» **Material for this exercise**
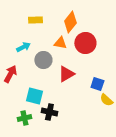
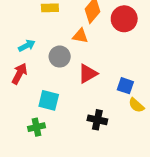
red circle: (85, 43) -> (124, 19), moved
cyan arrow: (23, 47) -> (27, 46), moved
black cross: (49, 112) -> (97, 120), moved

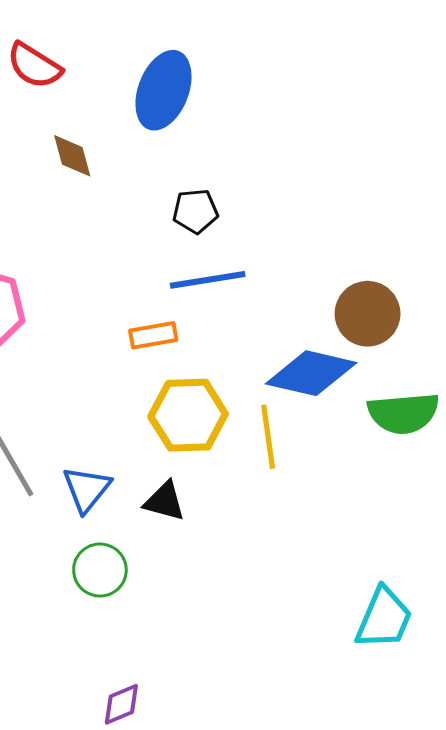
==
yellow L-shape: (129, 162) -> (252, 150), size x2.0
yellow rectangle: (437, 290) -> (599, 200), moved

» **The problem**
Within the entries above, find each line where "moved" appears; copy every one.

» **Solution to the exercise**
red circle: (85, 43) -> (124, 19), moved
cyan arrow: (23, 47) -> (27, 46), moved
black cross: (49, 112) -> (97, 120), moved
yellow rectangle: (437, 290) -> (599, 200), moved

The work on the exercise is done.